Items from a data source
━━━

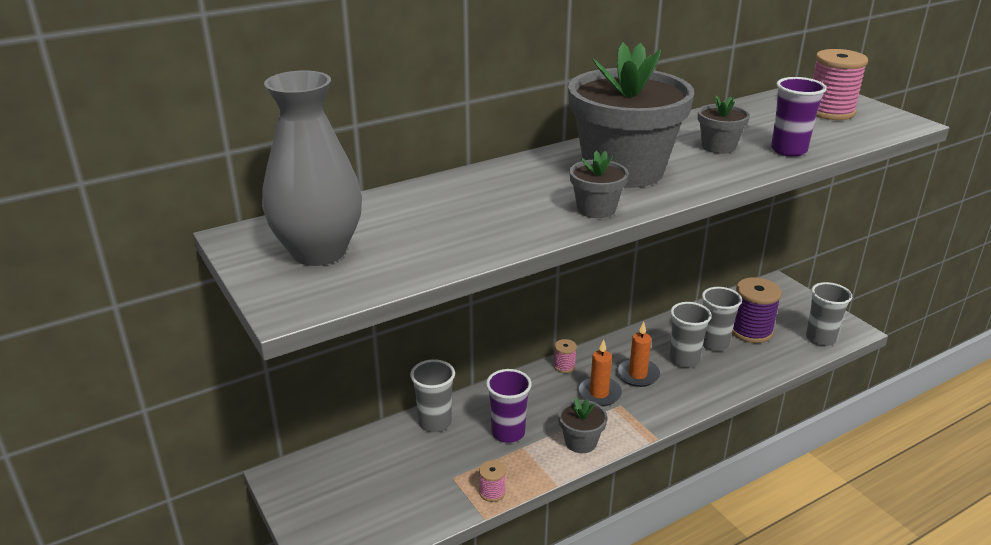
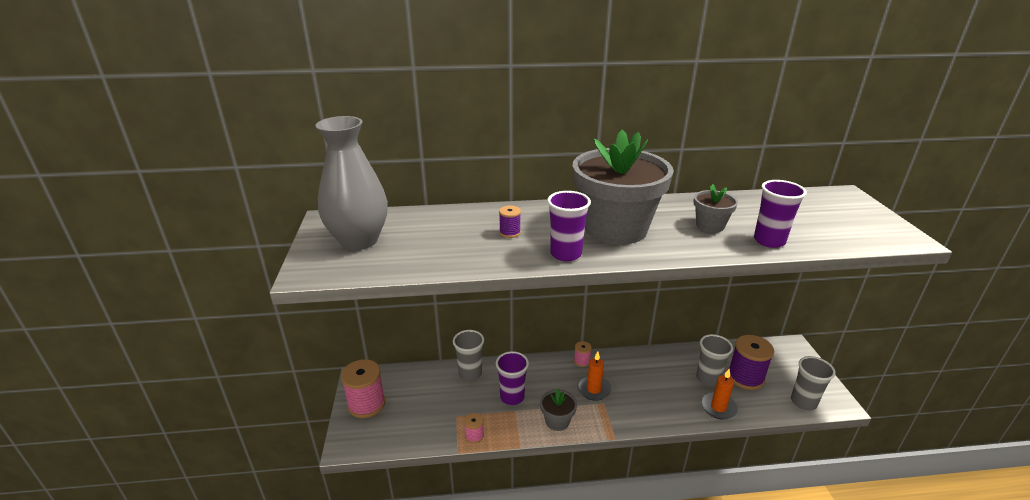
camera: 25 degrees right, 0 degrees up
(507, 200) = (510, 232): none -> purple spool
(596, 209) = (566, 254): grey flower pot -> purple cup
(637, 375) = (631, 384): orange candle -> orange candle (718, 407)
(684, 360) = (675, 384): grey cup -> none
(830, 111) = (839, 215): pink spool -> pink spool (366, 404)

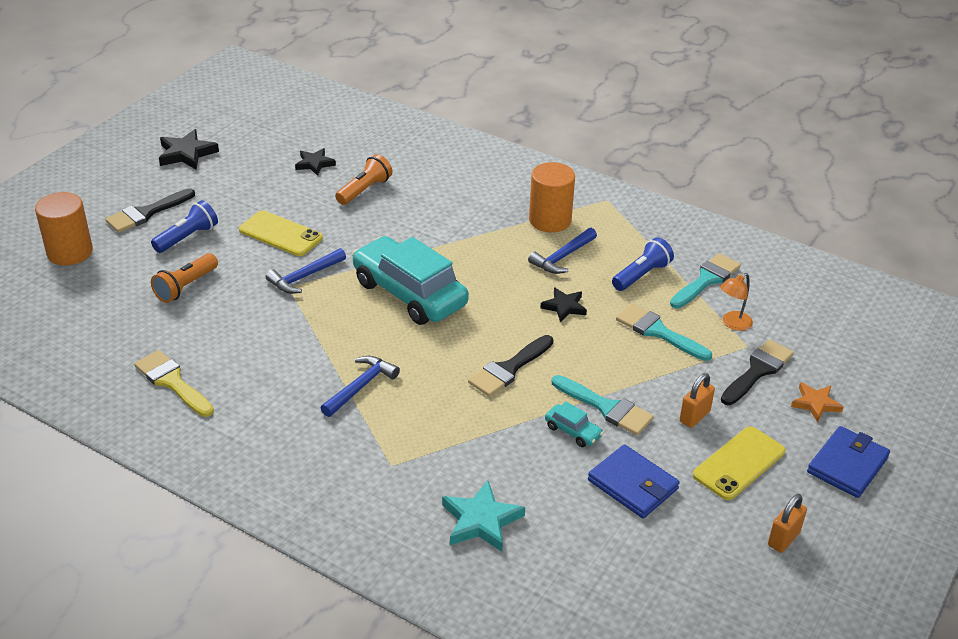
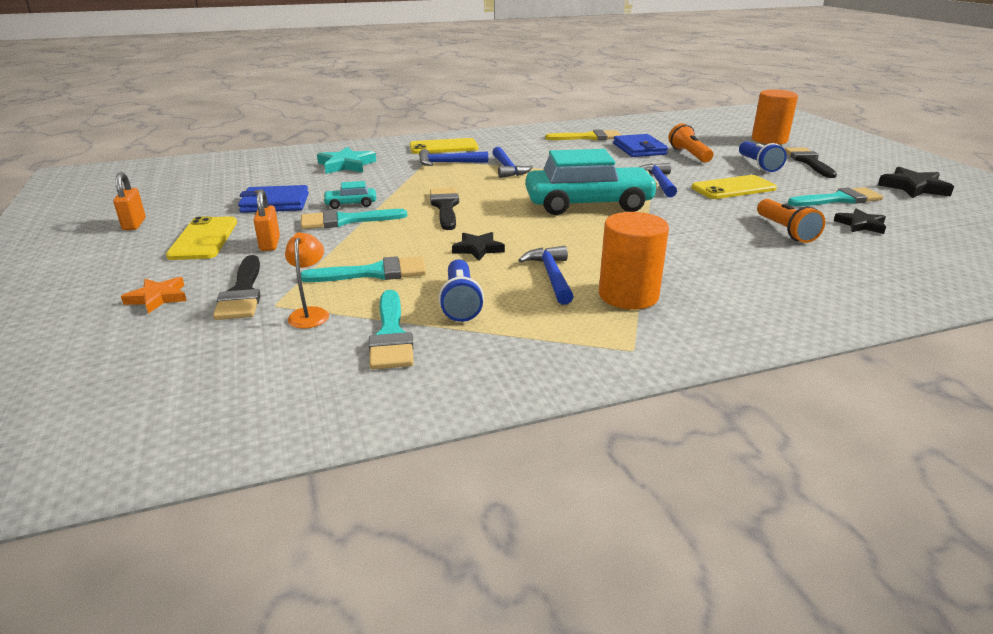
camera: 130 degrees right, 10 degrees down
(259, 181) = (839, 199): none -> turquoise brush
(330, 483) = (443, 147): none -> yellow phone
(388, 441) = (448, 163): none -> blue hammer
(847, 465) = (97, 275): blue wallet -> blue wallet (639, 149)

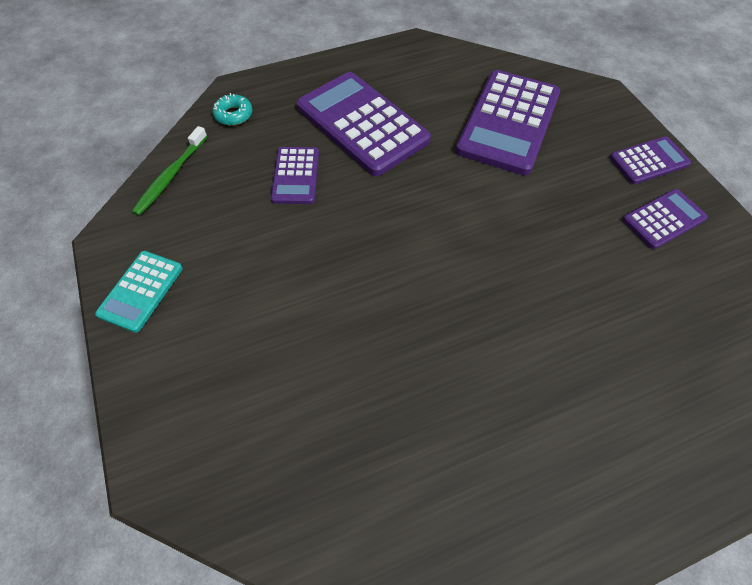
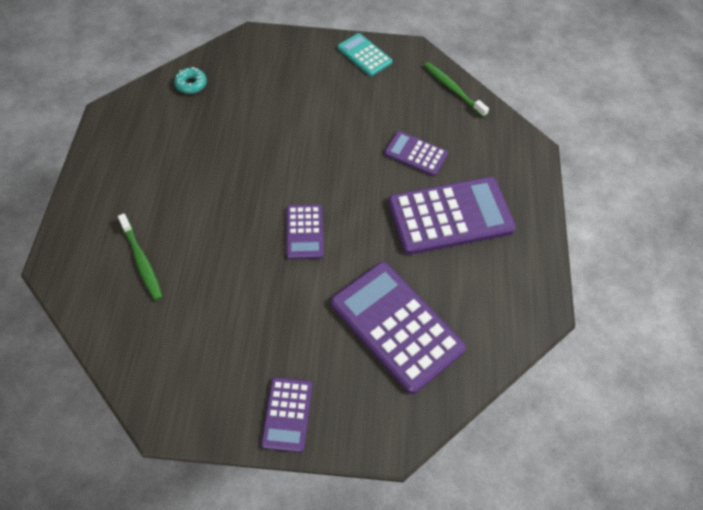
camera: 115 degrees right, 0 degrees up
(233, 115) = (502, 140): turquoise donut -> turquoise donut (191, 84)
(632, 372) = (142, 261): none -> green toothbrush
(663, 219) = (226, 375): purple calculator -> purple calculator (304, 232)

━━━

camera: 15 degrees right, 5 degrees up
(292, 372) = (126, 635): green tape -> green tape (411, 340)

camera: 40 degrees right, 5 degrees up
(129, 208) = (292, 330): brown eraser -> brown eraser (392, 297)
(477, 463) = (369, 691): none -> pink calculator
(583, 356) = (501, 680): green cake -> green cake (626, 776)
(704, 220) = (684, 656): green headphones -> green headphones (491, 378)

━━━

Determine the number of lines in the entries that contain "spool", then write that number alone.

OUTPUT OF THE EXERCISE:
2